**Data under study**

· · ·

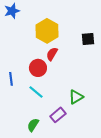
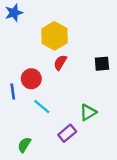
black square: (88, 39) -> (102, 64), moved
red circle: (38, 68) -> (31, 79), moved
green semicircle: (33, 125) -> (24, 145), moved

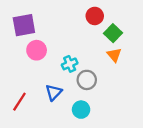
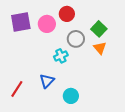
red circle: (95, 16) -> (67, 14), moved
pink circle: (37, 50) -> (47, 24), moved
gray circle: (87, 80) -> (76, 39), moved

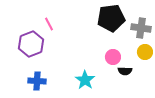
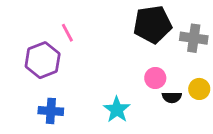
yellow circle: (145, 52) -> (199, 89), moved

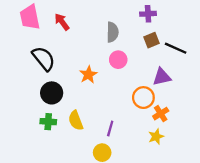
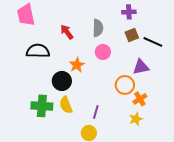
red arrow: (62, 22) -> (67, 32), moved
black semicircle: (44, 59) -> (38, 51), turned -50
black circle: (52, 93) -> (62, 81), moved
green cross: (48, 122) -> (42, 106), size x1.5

· · ·

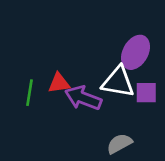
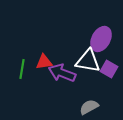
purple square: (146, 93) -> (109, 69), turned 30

· · ·

**Description of the task**
Take the lines above from the one containing "red arrow: (62, 22) -> (67, 32), moved" down to the one containing "green cross: (48, 122)", and transcribe them exactly, both ends included.

**Result of this task**
red arrow: (62, 22) -> (67, 32), moved
black semicircle: (44, 59) -> (38, 51), turned -50
black circle: (52, 93) -> (62, 81), moved
green cross: (48, 122) -> (42, 106), size x1.5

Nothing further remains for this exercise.